• _Exercise aim_: Could you print each of the records below exactly?

Data items

● ● ●

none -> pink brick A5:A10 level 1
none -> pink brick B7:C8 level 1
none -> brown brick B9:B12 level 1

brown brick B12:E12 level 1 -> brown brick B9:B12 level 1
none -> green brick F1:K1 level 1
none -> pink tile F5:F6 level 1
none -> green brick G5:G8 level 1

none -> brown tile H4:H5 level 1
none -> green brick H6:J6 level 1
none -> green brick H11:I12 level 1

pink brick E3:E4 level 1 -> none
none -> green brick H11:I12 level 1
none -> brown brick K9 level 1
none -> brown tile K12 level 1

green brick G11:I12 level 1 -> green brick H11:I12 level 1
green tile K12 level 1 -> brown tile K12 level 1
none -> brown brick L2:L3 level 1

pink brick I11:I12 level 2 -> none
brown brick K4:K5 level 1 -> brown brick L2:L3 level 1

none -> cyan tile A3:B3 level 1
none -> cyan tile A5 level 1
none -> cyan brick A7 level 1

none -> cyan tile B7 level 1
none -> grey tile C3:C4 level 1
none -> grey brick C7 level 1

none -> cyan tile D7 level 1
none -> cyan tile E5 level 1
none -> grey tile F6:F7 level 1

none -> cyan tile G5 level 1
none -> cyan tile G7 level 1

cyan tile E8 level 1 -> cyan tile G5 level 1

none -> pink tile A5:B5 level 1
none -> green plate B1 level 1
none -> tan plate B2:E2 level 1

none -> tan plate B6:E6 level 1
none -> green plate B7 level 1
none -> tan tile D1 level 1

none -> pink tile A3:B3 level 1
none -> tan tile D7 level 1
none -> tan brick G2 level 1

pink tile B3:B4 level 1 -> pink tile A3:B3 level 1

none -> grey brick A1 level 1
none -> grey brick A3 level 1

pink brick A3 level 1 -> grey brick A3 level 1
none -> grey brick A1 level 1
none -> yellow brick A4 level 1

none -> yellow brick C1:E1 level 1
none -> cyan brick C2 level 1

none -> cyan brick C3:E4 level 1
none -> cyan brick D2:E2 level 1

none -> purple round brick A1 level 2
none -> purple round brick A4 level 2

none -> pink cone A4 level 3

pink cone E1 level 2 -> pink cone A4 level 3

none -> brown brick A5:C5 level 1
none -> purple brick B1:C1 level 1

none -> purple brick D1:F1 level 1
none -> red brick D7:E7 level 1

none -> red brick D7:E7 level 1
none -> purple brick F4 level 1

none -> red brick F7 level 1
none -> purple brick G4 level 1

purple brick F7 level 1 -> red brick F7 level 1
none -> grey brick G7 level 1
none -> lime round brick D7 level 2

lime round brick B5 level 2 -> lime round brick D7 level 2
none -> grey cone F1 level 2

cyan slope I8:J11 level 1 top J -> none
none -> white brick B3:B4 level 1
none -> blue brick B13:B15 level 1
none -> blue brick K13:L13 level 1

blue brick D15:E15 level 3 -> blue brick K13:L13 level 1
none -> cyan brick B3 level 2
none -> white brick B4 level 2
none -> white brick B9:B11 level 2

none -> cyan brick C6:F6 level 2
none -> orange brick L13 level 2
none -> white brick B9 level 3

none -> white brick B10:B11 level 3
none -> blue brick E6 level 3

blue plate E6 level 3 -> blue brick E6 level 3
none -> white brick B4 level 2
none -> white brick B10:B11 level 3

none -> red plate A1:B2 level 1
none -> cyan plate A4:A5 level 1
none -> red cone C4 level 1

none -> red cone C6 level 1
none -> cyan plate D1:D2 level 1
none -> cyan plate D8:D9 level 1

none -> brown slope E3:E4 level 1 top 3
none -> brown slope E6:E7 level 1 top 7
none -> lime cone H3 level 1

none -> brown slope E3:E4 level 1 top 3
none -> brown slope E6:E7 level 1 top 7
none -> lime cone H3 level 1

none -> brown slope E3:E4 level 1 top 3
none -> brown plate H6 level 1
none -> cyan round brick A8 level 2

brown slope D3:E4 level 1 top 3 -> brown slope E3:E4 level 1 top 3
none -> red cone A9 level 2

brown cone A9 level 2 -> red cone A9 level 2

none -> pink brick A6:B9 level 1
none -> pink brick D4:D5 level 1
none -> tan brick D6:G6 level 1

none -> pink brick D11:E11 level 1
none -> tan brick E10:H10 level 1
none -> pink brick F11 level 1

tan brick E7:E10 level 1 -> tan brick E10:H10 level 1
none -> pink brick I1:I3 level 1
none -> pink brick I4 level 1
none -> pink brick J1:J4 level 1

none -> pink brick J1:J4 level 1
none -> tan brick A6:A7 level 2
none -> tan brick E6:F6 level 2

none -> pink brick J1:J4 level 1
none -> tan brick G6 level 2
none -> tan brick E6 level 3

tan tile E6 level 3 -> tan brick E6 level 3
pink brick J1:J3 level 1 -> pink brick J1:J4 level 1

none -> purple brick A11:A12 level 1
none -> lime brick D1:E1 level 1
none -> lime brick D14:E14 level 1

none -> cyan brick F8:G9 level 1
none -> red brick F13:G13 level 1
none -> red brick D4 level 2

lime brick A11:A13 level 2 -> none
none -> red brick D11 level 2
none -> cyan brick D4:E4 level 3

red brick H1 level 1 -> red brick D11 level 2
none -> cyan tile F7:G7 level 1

● ● ●

• _Solution to this exercise_:
none -> pink brick A5:A10 level 1
none -> pink brick B7:C8 level 1
none -> brown brick B9:B12 level 1

brown brick B12:E12 level 1 -> brown brick B9:B12 level 1
none -> green brick F1:K1 level 1
none -> pink tile F5:F6 level 1
none -> green brick G5:G8 level 1

none -> brown tile H4:H5 level 1
none -> green brick H6:J6 level 1
none -> green brick H11:I12 level 1

pink brick E3:E4 level 1 -> none
none -> green brick H11:I12 level 1
none -> brown brick K9 level 1
none -> brown tile K12 level 1

green brick G11:I12 level 1 -> green brick H11:I12 level 1
green tile K12 level 1 -> brown tile K12 level 1
none -> brown brick L2:L3 level 1

pink brick I11:I12 level 2 -> none
brown brick K4:K5 level 1 -> brown brick L2:L3 level 1

none -> cyan tile A3:B3 level 1
none -> cyan tile A5 level 1
none -> cyan brick A7 level 1

none -> cyan tile B7 level 1
none -> grey tile C3:C4 level 1
none -> grey brick C7 level 1

none -> cyan tile D7 level 1
none -> cyan tile E5 level 1
none -> grey tile F6:F7 level 1

none -> cyan tile G5 level 1
none -> cyan tile G7 level 1

cyan tile E8 level 1 -> cyan tile G5 level 1

none -> pink tile A5:B5 level 1
none -> green plate B1 level 1
none -> tan plate B2:E2 level 1

none -> tan plate B6:E6 level 1
none -> green plate B7 level 1
none -> tan tile D1 level 1

none -> pink tile A3:B3 level 1
none -> tan tile D7 level 1
none -> tan brick G2 level 1

pink tile B3:B4 level 1 -> pink tile A3:B3 level 1

none -> grey brick A1 level 1
none -> grey brick A3 level 1

pink brick A3 level 1 -> grey brick A3 level 1
none -> grey brick A1 level 1
none -> yellow brick A4 level 1

none -> yellow brick C1:E1 level 1
none -> cyan brick C2 level 1

none -> cyan brick C3:E4 level 1
none -> cyan brick D2:E2 level 1

none -> purple round brick A1 level 2
none -> purple round brick A4 level 2

none -> pink cone A4 level 3

pink cone E1 level 2 -> pink cone A4 level 3

none -> brown brick A5:C5 level 1
none -> purple brick B1:C1 level 1

none -> purple brick D1:F1 level 1
none -> red brick D7:E7 level 1

none -> red brick D7:E7 level 1
none -> purple brick F4 level 1

none -> red brick F7 level 1
none -> purple brick G4 level 1

purple brick F7 level 1 -> red brick F7 level 1
none -> grey brick G7 level 1
none -> lime round brick D7 level 2

lime round brick B5 level 2 -> lime round brick D7 level 2
none -> grey cone F1 level 2

cyan slope I8:J11 level 1 top J -> none
none -> white brick B3:B4 level 1
none -> blue brick B13:B15 level 1
none -> blue brick K13:L13 level 1

blue brick D15:E15 level 3 -> blue brick K13:L13 level 1
none -> cyan brick B3 level 2
none -> white brick B4 level 2
none -> white brick B9:B11 level 2

none -> cyan brick C6:F6 level 2
none -> orange brick L13 level 2
none -> white brick B9 level 3

none -> white brick B10:B11 level 3
none -> blue brick E6 level 3

blue plate E6 level 3 -> blue brick E6 level 3
none -> white brick B4 level 2
none -> white brick B10:B11 level 3

none -> red plate A1:B2 level 1
none -> cyan plate A4:A5 level 1
none -> red cone C4 level 1

none -> red cone C6 level 1
none -> cyan plate D1:D2 level 1
none -> cyan plate D8:D9 level 1

none -> brown slope E3:E4 level 1 top 3
none -> brown slope E6:E7 level 1 top 7
none -> lime cone H3 level 1

none -> brown slope E3:E4 level 1 top 3
none -> brown slope E6:E7 level 1 top 7
none -> lime cone H3 level 1

none -> brown slope E3:E4 level 1 top 3
none -> brown plate H6 level 1
none -> cyan round brick A8 level 2

brown slope D3:E4 level 1 top 3 -> brown slope E3:E4 level 1 top 3
none -> red cone A9 level 2

brown cone A9 level 2 -> red cone A9 level 2

none -> pink brick A6:B9 level 1
none -> pink brick D4:D5 level 1
none -> tan brick D6:G6 level 1

none -> pink brick D11:E11 level 1
none -> tan brick E10:H10 level 1
none -> pink brick F11 level 1

tan brick E7:E10 level 1 -> tan brick E10:H10 level 1
none -> pink brick I1:I3 level 1
none -> pink brick I4 level 1
none -> pink brick J1:J4 level 1

none -> pink brick J1:J4 level 1
none -> tan brick A6:A7 level 2
none -> tan brick E6:F6 level 2

none -> pink brick J1:J4 level 1
none -> tan brick G6 level 2
none -> tan brick E6 level 3

tan tile E6 level 3 -> tan brick E6 level 3
pink brick J1:J3 level 1 -> pink brick J1:J4 level 1

none -> purple brick A11:A12 level 1
none -> lime brick D1:E1 level 1
none -> lime brick D14:E14 level 1

none -> cyan brick F8:G9 level 1
none -> red brick F13:G13 level 1
none -> red brick D4 level 2

lime brick A11:A13 level 2 -> none
none -> red brick D11 level 2
none -> cyan brick D4:E4 level 3

red brick H1 level 1 -> red brick D11 level 2
none -> cyan tile F7:G7 level 1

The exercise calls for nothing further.